Collection entries:
# # #

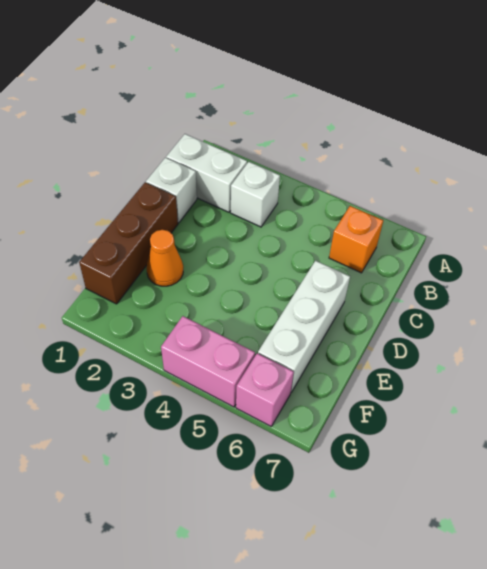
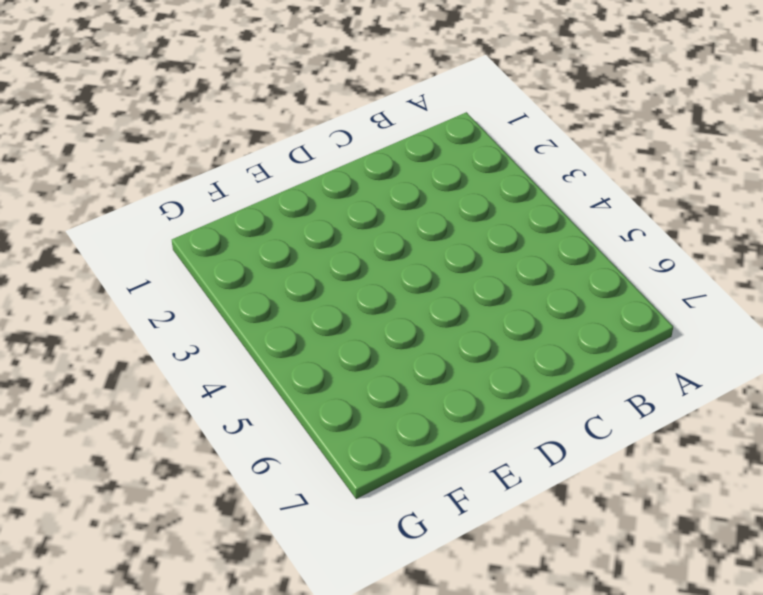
none -> white 1x2 brick [166,134,247,212]
none -> white 1x1 brick [231,162,280,227]

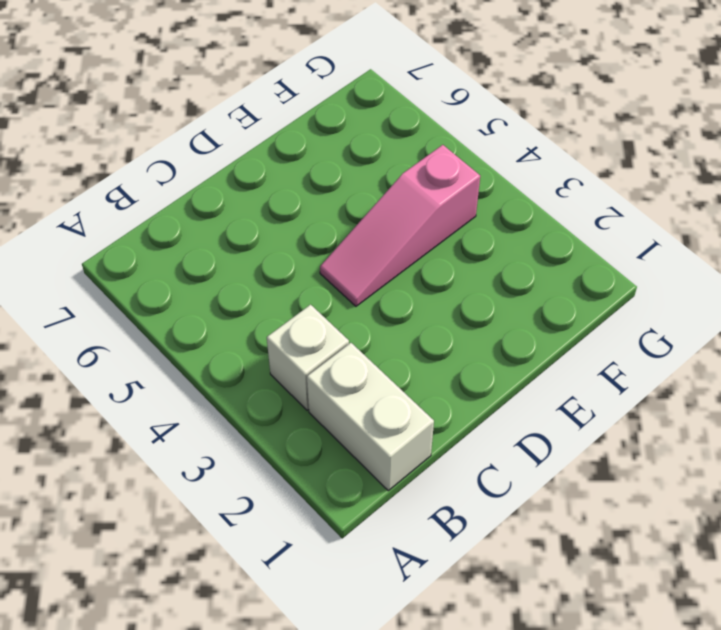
pink 1x3 slope [320,145,480,306] -> none
none -> orange 1x1 brick [329,206,383,273]
none -> white 1x1 brick [146,158,197,223]

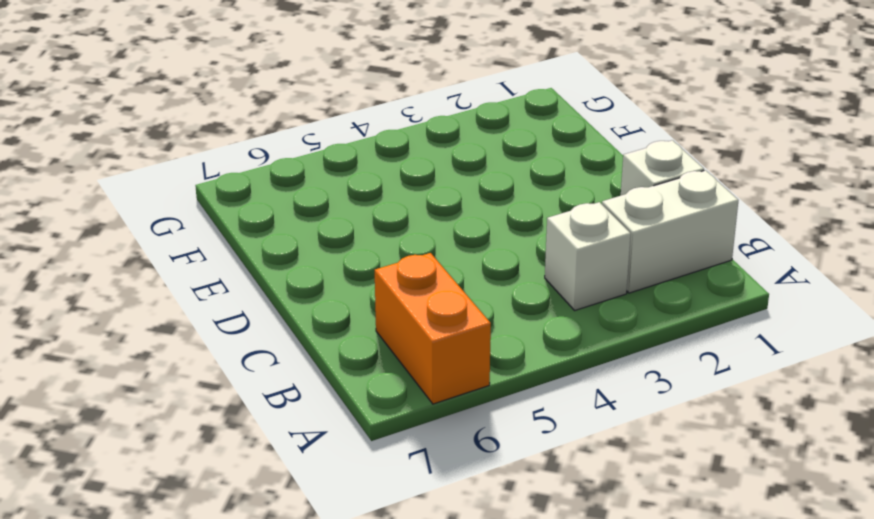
orange 1x2 brick [375,253,491,404] -> orange 1x1 brick [329,206,383,273]
none -> brown 1x3 brick [79,182,178,304]
none -> white 1x3 brick [258,261,350,392]

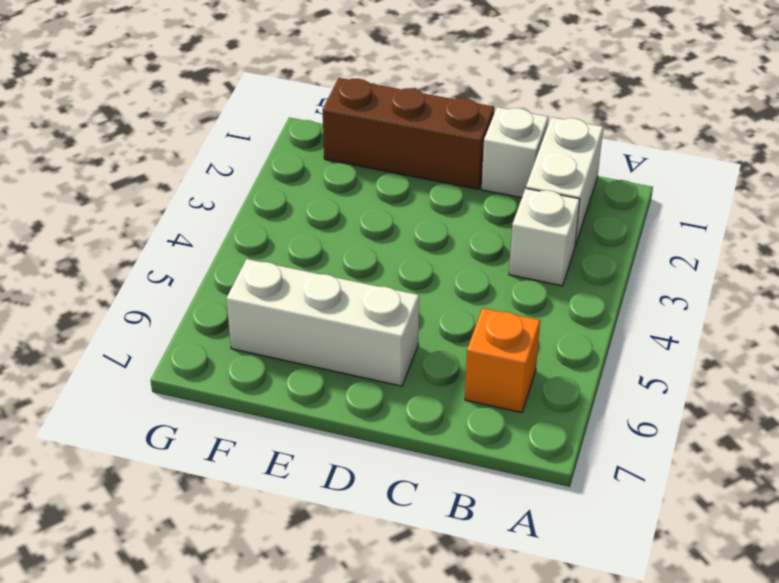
none -> orange 1x1 cone [146,230,183,286]
none -> pink 1x2 brick [161,316,255,407]

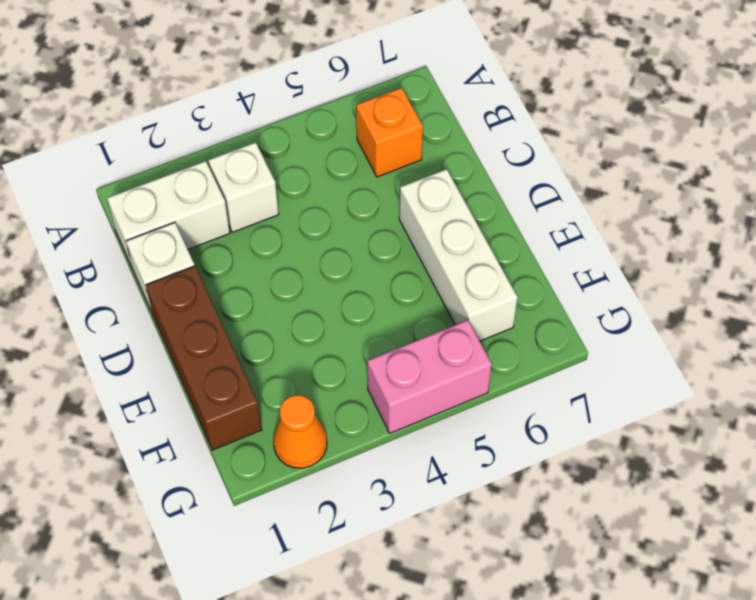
orange 1x1 cone [273,395,327,468] -> orange 1x1 cone moved to [146,230,183,286]
none -> pink 1x1 brick [236,353,294,426]

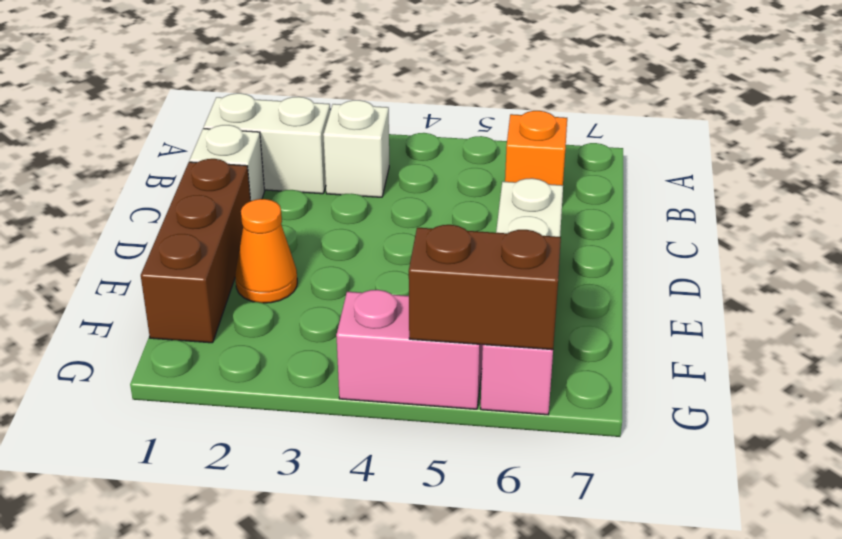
brown 1x2 brick [409,225,561,350] -> none

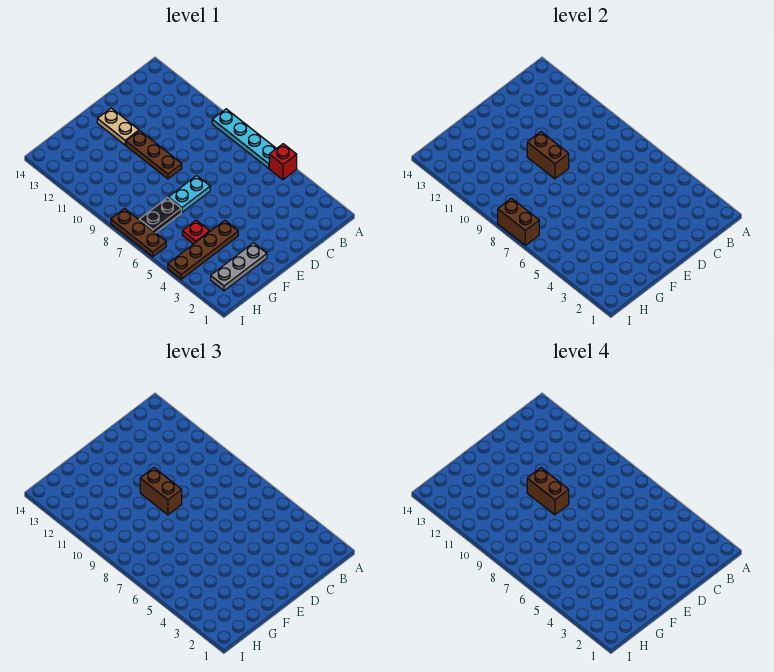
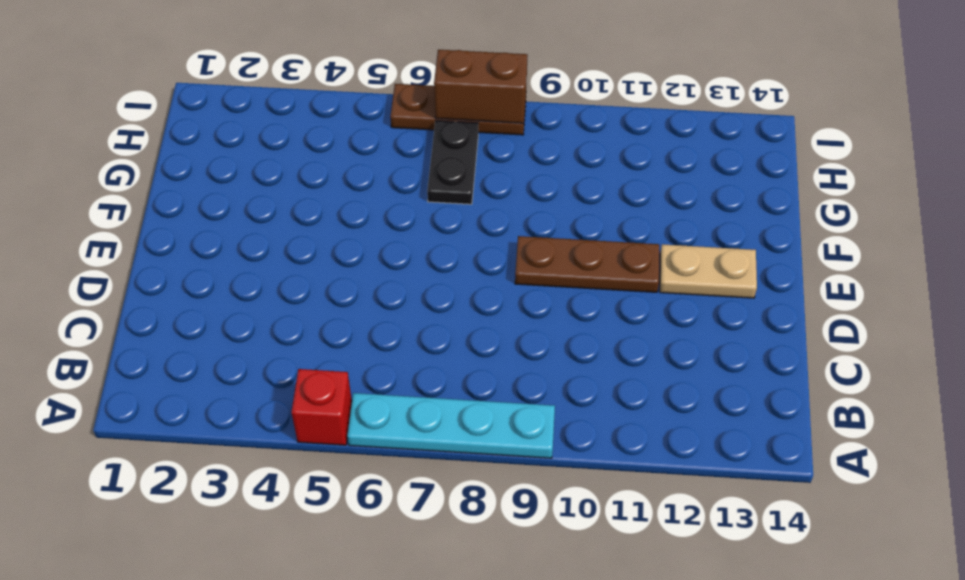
none -> cyan 1x2 plate [168,176,210,212]
none -> grey 1x3 plate [211,243,267,291]
none -> brown 1x4 plate [168,221,238,279]

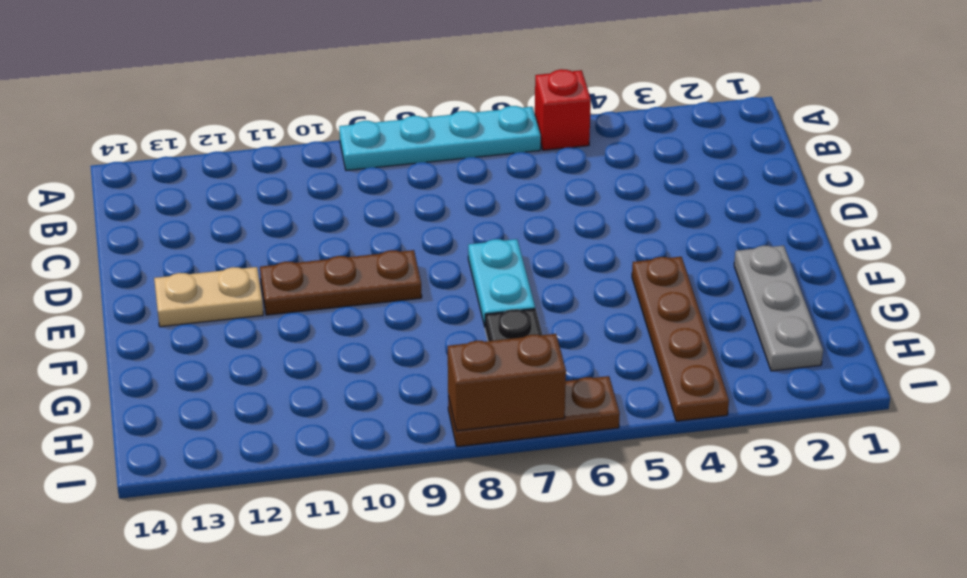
none -> red 1x1 plate [182,220,210,244]
none -> brown 1x2 brick [527,132,569,179]
none -> brown 1x2 brick [140,468,182,515]

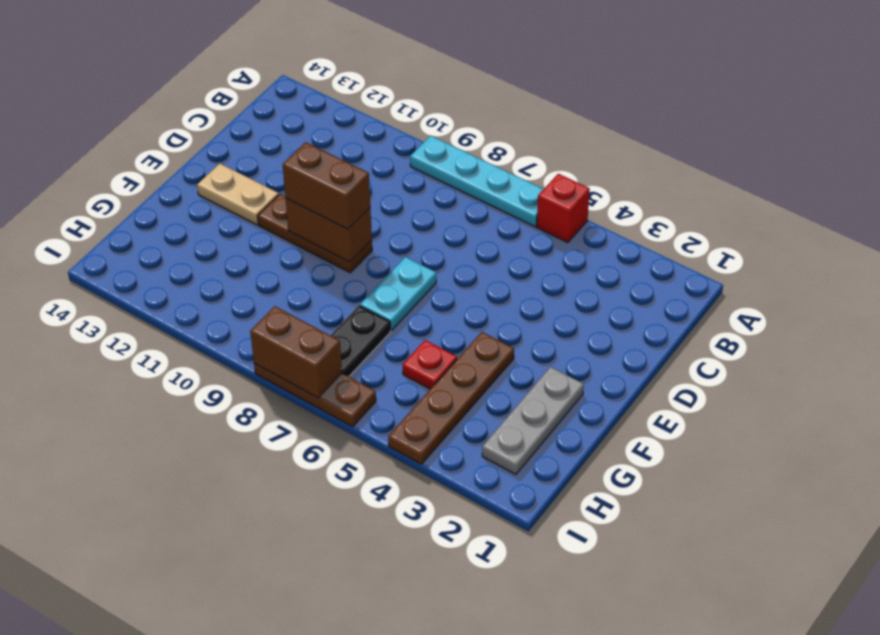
none -> brown 1x2 brick [527,468,569,515]

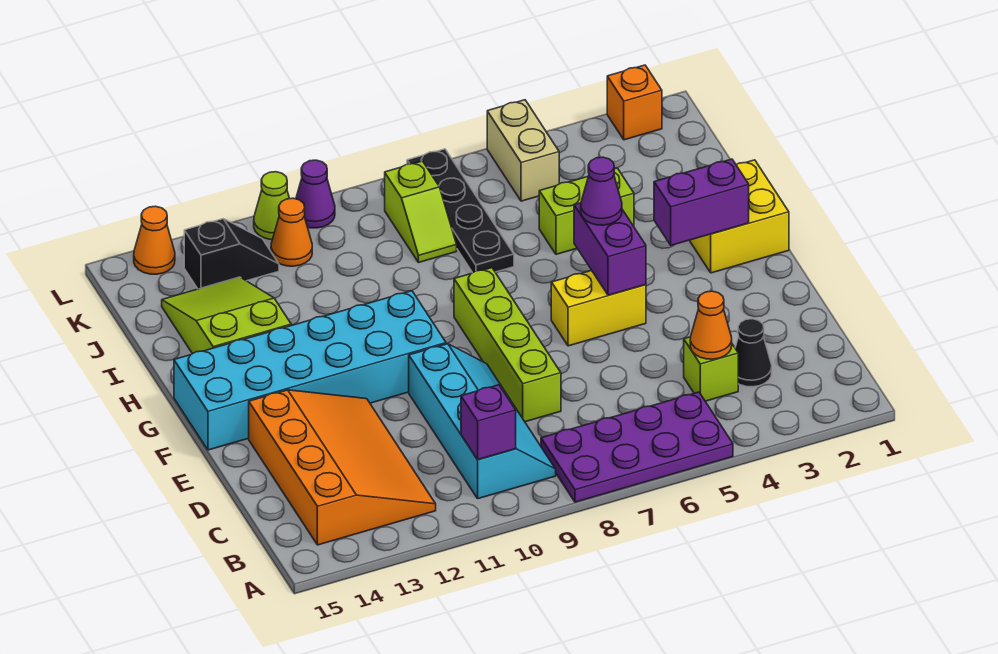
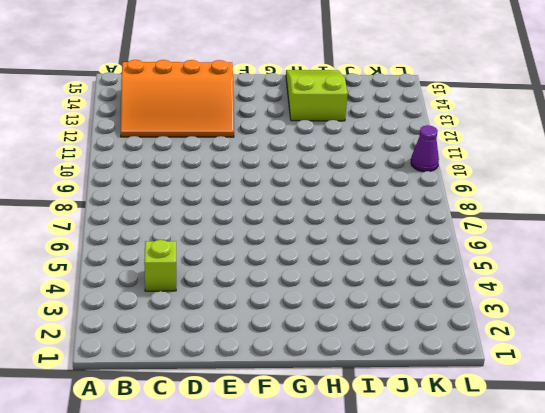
lime 2x3 slope [286,70,347,121] -> lime 2x3 slope turned to [162,277,291,354]
none -> purple 2x4 plate [541,392,733,502]
none -> cyan 2x4 slope [409,344,556,499]
none -> black 1x1 cone [735,319,772,387]

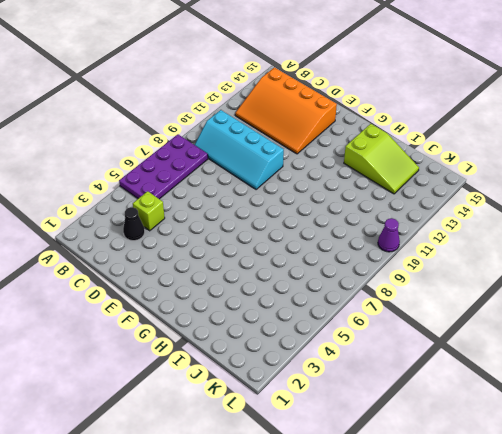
none -> lime 1x4 brick [454,268,561,422]
none -> yellow 1x2 brick [551,270,646,346]
none -> cyan 2x6 brick [174,291,446,450]

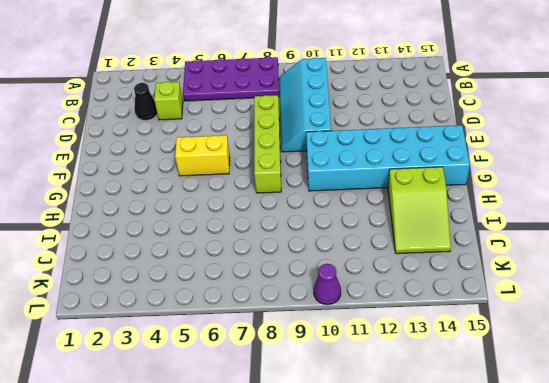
none -> orange 3x4 slope [249,390,436,545]
none -> yellow 2x2 brick [689,160,789,273]
none -> lime 1x2 brick [539,168,634,254]

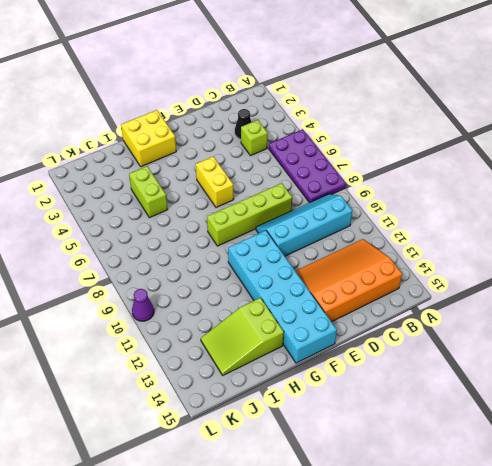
none -> black 1x4 plate [407,149,514,273]
none -> lime 1x2 slope [385,161,457,263]
none -> tan 1x2 brick [487,100,559,201]

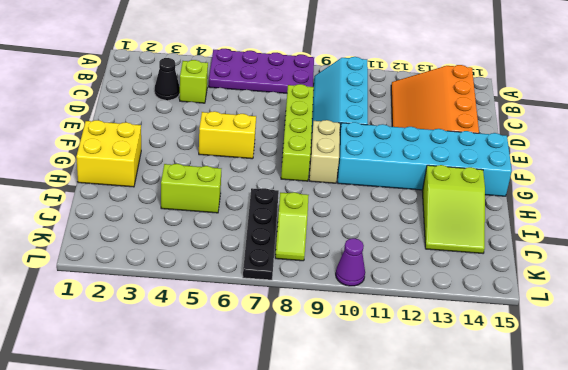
tan 1x2 brick [309,120,340,183] -> tan 1x2 brick moved to [487,100,559,201]
lime 1x2 slope [275,192,309,261] -> lime 1x2 slope turned to [385,161,457,263]
none -> orange 1x1 cone [271,198,312,266]
none -> black 1x2 slope [184,219,279,289]
none -> orange 1x1 brick [607,65,662,140]

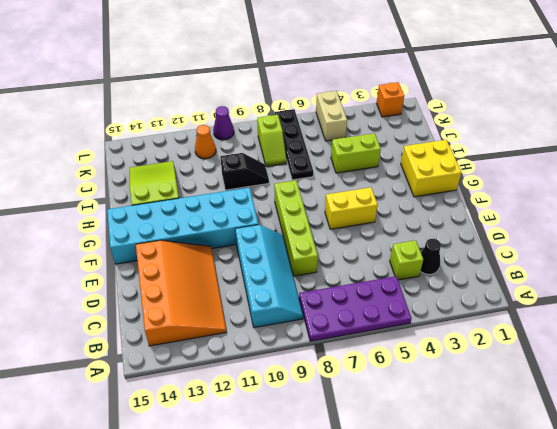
black 1x2 slope [220,153,269,190] -> black 1x2 slope moved to [184,219,279,289]
none -> lime 1x1 cone [254,172,290,240]
none -> orange 1x1 cone [134,206,175,274]
none -> purple 1x1 brick [461,385,516,460]

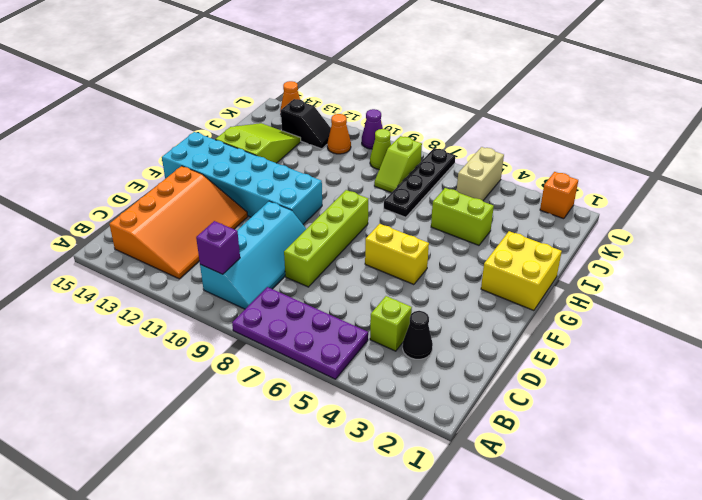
lime 1x1 cone [370,129,391,169] -> lime 1x1 cone moved to [254,172,290,240]
none -> orange 1x1 cone [690,291,732,359]
none -> purple 1x2 brick [574,203,646,295]
none -> purple 1x2 brick [654,159,749,245]

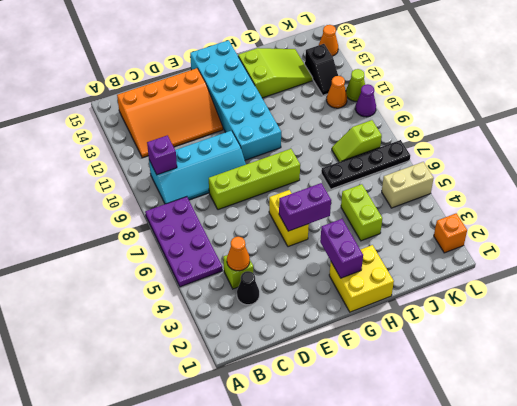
none -> purple 1x1 cone [581,157,622,225]

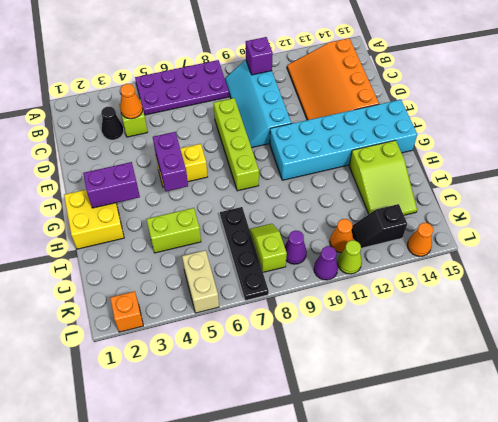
purple 1x1 cone [285,231,307,264] -> purple 1x1 cone moved to [581,157,622,225]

# # #

WHAT IS REQUIRED: Write the records out again in full, exactly, and skip every picture.

EXERCISE SOLUTION:
none -> white 1x2 brick [166,134,247,212]
none -> white 1x1 brick [231,162,280,227]

pink 1x3 slope [320,145,480,306] -> none
none -> orange 1x1 brick [329,206,383,273]
none -> white 1x1 brick [146,158,197,223]

orange 1x2 brick [375,253,491,404] -> orange 1x1 brick [329,206,383,273]
none -> brown 1x3 brick [79,182,178,304]
none -> white 1x3 brick [258,261,350,392]

none -> orange 1x1 cone [146,230,183,286]
none -> pink 1x2 brick [161,316,255,407]

orange 1x1 cone [273,395,327,468] -> orange 1x1 cone moved to [146,230,183,286]
none -> pink 1x1 brick [236,353,294,426]

brown 1x2 brick [409,225,561,350] -> none

none -> cyan 1x2 plate [168,176,210,212]
none -> grey 1x3 plate [211,243,267,291]
none -> brown 1x4 plate [168,221,238,279]

none -> red 1x1 plate [182,220,210,244]
none -> brown 1x2 brick [527,132,569,179]
none -> brown 1x2 brick [140,468,182,515]

none -> brown 1x2 brick [527,468,569,515]

lime 2x3 slope [286,70,347,121] -> lime 2x3 slope turned to [162,277,291,354]
none -> purple 2x4 plate [541,392,733,502]
none -> cyan 2x4 slope [409,344,556,499]
none -> black 1x1 cone [735,319,772,387]

none -> lime 1x4 brick [454,268,561,422]
none -> yellow 1x2 brick [551,270,646,346]
none -> cyan 2x6 brick [174,291,446,450]

none -> orange 3x4 slope [249,390,436,545]
none -> yellow 2x2 brick [689,160,789,273]
none -> lime 1x2 brick [539,168,634,254]

none -> black 1x4 plate [407,149,514,273]
none -> lime 1x2 slope [385,161,457,263]
none -> tan 1x2 brick [487,100,559,201]

tan 1x2 brick [309,120,340,183] -> tan 1x2 brick moved to [487,100,559,201]
lime 1x2 slope [275,192,309,261] -> lime 1x2 slope turned to [385,161,457,263]
none -> orange 1x1 cone [271,198,312,266]
none -> black 1x2 slope [184,219,279,289]
none -> orange 1x1 brick [607,65,662,140]

black 1x2 slope [220,153,269,190] -> black 1x2 slope moved to [184,219,279,289]
none -> lime 1x1 cone [254,172,290,240]
none -> orange 1x1 cone [134,206,175,274]
none -> purple 1x1 brick [461,385,516,460]

lime 1x1 cone [370,129,391,169] -> lime 1x1 cone moved to [254,172,290,240]
none -> orange 1x1 cone [690,291,732,359]
none -> purple 1x2 brick [574,203,646,295]
none -> purple 1x2 brick [654,159,749,245]

none -> purple 1x1 cone [581,157,622,225]

purple 1x1 cone [285,231,307,264] -> purple 1x1 cone moved to [581,157,622,225]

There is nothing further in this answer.